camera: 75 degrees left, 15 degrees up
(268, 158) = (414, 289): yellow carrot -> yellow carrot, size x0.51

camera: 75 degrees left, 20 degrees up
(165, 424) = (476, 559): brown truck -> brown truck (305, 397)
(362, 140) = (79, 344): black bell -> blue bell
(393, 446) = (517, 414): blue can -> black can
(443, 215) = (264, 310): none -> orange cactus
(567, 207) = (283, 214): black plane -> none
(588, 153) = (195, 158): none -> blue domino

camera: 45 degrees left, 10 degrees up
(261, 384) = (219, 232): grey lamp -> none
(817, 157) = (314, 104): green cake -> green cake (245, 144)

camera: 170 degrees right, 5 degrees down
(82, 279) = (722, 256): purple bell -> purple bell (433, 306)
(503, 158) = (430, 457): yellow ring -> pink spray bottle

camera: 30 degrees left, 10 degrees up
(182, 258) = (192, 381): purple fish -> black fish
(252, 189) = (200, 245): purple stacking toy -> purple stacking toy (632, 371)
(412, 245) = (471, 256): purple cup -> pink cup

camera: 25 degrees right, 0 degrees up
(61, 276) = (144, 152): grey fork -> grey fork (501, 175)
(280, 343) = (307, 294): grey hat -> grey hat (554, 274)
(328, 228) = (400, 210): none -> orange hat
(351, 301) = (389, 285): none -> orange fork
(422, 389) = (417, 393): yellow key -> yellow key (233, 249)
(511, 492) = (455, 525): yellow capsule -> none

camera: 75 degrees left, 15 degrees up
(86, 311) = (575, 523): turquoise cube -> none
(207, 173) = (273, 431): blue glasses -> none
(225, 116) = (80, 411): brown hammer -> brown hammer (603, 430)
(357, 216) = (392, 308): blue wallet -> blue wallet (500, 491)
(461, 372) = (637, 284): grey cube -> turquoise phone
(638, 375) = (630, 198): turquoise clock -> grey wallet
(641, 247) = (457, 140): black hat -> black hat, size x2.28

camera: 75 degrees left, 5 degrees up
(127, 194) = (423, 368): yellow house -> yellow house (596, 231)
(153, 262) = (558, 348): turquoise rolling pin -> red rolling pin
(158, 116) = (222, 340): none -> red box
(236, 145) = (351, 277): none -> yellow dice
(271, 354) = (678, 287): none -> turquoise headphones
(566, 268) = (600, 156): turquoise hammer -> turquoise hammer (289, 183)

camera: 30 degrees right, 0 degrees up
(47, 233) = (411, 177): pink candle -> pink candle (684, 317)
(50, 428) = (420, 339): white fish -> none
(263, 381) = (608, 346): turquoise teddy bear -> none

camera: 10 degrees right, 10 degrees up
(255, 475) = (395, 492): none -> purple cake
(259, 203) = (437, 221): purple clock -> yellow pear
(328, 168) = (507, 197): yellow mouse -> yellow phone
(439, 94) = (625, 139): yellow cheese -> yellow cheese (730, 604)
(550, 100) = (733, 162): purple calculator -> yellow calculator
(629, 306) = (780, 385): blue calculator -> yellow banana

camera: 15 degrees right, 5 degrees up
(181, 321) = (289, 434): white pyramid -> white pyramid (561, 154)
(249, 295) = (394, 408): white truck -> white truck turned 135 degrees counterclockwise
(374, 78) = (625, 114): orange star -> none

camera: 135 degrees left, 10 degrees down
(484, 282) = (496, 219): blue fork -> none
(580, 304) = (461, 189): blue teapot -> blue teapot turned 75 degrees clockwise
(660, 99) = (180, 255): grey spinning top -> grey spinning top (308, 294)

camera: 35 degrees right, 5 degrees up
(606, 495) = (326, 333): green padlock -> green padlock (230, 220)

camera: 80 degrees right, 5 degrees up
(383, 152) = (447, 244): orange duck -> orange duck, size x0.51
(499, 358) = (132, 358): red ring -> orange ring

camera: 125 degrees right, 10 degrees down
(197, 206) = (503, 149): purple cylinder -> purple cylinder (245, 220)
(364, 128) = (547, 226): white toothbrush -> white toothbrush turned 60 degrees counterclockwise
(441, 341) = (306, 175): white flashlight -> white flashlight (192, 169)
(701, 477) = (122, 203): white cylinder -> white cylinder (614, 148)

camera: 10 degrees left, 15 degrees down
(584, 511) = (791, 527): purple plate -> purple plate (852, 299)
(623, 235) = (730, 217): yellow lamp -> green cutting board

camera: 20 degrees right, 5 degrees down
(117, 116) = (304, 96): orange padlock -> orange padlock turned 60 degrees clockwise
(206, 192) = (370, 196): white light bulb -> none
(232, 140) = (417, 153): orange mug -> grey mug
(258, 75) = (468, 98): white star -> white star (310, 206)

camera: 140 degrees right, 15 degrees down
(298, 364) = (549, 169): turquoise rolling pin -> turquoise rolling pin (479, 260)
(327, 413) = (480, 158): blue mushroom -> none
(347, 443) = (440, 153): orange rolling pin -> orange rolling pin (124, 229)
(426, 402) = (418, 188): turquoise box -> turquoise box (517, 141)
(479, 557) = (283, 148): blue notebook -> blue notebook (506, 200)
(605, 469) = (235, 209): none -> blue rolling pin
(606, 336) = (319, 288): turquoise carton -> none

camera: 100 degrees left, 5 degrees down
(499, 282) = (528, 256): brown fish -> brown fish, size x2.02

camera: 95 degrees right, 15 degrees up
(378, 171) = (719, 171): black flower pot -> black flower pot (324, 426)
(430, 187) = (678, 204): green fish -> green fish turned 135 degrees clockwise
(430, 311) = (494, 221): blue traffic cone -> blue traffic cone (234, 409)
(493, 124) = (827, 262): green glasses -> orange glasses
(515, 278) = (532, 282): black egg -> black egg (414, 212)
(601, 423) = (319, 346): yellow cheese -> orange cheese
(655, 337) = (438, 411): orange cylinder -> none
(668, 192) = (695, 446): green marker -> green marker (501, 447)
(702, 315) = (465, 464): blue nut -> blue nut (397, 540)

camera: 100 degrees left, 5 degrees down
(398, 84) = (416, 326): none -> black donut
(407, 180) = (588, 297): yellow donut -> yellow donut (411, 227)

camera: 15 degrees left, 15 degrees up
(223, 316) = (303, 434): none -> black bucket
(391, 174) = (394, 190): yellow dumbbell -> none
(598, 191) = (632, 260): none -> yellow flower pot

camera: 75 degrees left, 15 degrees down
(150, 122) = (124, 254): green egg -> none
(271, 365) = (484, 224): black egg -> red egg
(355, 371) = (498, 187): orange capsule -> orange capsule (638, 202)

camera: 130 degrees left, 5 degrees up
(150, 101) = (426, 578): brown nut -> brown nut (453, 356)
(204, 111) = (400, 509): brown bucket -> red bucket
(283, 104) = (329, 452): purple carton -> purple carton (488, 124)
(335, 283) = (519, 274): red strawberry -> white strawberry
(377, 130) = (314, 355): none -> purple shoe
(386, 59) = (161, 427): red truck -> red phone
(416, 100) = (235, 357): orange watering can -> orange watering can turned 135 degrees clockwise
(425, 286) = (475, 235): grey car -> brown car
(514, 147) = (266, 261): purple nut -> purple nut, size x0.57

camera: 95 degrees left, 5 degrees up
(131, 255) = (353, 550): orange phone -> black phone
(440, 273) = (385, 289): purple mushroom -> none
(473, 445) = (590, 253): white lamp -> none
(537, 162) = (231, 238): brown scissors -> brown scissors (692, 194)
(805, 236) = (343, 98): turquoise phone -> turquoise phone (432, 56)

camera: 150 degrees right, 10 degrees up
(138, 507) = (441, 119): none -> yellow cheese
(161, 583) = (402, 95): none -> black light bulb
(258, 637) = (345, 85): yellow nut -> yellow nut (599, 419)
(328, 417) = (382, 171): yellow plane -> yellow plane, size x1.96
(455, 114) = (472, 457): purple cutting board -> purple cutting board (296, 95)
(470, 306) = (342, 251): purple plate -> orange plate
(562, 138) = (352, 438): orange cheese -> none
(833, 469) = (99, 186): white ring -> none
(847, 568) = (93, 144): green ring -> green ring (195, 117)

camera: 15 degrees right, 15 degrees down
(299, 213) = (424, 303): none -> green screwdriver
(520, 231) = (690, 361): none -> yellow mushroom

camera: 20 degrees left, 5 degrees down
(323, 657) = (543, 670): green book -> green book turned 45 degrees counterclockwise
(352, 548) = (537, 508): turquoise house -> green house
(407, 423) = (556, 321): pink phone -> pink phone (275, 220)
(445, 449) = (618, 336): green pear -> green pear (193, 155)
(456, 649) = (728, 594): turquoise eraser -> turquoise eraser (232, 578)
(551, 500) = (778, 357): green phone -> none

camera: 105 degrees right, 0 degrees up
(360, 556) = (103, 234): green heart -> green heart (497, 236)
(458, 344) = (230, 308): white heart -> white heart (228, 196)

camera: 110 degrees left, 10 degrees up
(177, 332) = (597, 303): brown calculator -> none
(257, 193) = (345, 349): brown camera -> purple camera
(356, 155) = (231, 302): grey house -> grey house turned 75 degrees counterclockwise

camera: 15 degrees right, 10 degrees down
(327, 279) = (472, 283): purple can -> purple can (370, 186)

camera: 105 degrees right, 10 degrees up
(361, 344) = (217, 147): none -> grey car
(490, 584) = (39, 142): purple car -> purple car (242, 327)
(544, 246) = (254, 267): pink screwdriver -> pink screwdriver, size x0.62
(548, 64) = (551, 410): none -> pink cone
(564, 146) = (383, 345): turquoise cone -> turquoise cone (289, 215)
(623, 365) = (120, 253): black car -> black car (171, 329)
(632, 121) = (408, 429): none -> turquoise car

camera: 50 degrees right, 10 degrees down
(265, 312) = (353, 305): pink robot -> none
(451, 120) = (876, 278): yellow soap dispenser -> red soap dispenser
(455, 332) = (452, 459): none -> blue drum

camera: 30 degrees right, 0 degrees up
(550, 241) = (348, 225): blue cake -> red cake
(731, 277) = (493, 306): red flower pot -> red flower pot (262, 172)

▶ _ASSIGNED TASK_
Take the lines above from the one containing "(606, 495) = (326, 333): green" to the one containing "camera: 140 degrees right, 15 degrees down" and retype them exactly, both ends included, with nothing added.

▶ _EXPECTED ANSWER_
(606, 495) = (326, 333): green padlock -> green padlock (230, 220)

camera: 80 degrees right, 5 degrees up
(383, 152) = (447, 244): orange duck -> orange duck, size x0.51
(499, 358) = (132, 358): red ring -> orange ring

camera: 125 degrees right, 10 degrees down
(197, 206) = (503, 149): purple cylinder -> purple cylinder (245, 220)
(364, 128) = (547, 226): white toothbrush -> white toothbrush turned 60 degrees counterclockwise
(441, 341) = (306, 175): white flashlight -> white flashlight (192, 169)
(701, 477) = (122, 203): white cylinder -> white cylinder (614, 148)

camera: 10 degrees left, 15 degrees down
(584, 511) = (791, 527): purple plate -> purple plate (852, 299)
(623, 235) = (730, 217): yellow lamp -> green cutting board

camera: 20 degrees right, 5 degrees down
(117, 116) = (304, 96): orange padlock -> orange padlock turned 60 degrees clockwise
(206, 192) = (370, 196): white light bulb -> none
(232, 140) = (417, 153): orange mug -> grey mug
(258, 75) = (468, 98): white star -> white star (310, 206)

camera: 140 degrees right, 15 degrees down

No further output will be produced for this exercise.